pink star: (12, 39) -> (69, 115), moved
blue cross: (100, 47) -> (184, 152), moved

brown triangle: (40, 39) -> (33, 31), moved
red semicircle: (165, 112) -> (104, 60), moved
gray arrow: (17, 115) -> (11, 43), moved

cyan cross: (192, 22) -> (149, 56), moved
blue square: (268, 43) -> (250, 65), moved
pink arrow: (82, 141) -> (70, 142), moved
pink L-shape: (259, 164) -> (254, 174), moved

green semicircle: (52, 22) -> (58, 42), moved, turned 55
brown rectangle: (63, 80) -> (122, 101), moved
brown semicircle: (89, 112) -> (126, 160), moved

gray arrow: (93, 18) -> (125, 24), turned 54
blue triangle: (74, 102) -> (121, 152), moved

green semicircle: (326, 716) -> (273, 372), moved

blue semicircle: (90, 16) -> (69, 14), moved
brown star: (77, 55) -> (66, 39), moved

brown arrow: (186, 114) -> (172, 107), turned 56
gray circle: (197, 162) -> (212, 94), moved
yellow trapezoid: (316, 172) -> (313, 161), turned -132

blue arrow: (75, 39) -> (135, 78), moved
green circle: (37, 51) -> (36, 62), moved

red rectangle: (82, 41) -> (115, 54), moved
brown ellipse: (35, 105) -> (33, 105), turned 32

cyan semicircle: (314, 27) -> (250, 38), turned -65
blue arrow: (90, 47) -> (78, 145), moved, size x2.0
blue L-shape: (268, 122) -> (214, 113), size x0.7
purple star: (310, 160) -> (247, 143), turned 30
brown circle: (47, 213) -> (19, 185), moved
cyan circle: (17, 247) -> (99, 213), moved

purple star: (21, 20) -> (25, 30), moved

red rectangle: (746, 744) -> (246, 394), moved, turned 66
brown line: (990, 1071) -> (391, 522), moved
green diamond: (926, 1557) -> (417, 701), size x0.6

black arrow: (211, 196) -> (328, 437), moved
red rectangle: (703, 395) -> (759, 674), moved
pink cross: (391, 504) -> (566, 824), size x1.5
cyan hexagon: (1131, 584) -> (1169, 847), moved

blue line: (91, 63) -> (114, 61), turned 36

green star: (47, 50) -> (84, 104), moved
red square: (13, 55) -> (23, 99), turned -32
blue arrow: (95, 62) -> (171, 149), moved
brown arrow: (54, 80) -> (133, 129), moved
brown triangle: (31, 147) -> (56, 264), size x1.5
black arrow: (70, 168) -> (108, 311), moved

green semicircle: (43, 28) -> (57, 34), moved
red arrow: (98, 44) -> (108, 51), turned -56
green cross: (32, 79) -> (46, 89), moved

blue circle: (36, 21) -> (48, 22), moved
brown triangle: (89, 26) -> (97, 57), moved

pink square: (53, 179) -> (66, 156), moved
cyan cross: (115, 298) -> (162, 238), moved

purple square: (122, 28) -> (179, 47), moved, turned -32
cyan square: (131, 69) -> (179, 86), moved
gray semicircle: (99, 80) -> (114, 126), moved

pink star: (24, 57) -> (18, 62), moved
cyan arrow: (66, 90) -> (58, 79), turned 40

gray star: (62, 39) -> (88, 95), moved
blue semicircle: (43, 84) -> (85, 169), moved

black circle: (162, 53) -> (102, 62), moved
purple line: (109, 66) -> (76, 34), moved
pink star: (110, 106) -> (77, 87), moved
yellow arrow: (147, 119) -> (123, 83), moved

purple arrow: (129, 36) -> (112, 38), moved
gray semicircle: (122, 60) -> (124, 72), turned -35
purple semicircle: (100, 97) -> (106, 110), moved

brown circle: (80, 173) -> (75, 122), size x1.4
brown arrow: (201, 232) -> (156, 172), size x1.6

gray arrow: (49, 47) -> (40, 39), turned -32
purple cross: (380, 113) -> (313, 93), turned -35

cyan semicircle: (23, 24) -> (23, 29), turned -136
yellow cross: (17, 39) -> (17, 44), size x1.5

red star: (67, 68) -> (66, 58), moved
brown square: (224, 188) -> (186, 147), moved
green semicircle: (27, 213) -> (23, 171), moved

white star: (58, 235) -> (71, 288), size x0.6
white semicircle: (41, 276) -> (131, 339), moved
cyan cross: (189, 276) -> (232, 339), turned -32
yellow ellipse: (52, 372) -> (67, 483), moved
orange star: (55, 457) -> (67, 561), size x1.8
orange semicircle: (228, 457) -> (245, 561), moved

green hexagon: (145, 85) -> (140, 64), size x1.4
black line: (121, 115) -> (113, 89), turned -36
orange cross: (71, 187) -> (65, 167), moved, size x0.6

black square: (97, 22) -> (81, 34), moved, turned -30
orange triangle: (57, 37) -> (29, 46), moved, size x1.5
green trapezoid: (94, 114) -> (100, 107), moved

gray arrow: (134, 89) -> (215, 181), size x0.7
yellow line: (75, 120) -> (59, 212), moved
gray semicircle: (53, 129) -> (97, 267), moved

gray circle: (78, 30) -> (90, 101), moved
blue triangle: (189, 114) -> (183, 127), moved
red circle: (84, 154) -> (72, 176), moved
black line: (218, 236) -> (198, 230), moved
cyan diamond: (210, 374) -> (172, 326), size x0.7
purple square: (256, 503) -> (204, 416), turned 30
........
WHAT NEEDS TO BE DONE
Taking the material above, extract exactly and only the lines from the line with "blue triangle: (74, 102) -> (121, 152), moved" to the line with "blue L-shape: (268, 122)", inclusive of both.

SOLVED PROBLEM
blue triangle: (74, 102) -> (121, 152), moved

green semicircle: (326, 716) -> (273, 372), moved

blue semicircle: (90, 16) -> (69, 14), moved
brown star: (77, 55) -> (66, 39), moved

brown arrow: (186, 114) -> (172, 107), turned 56
gray circle: (197, 162) -> (212, 94), moved
yellow trapezoid: (316, 172) -> (313, 161), turned -132

blue arrow: (75, 39) -> (135, 78), moved
green circle: (37, 51) -> (36, 62), moved

red rectangle: (82, 41) -> (115, 54), moved
brown ellipse: (35, 105) -> (33, 105), turned 32

cyan semicircle: (314, 27) -> (250, 38), turned -65
blue arrow: (90, 47) -> (78, 145), moved, size x2.0
blue L-shape: (268, 122) -> (214, 113), size x0.7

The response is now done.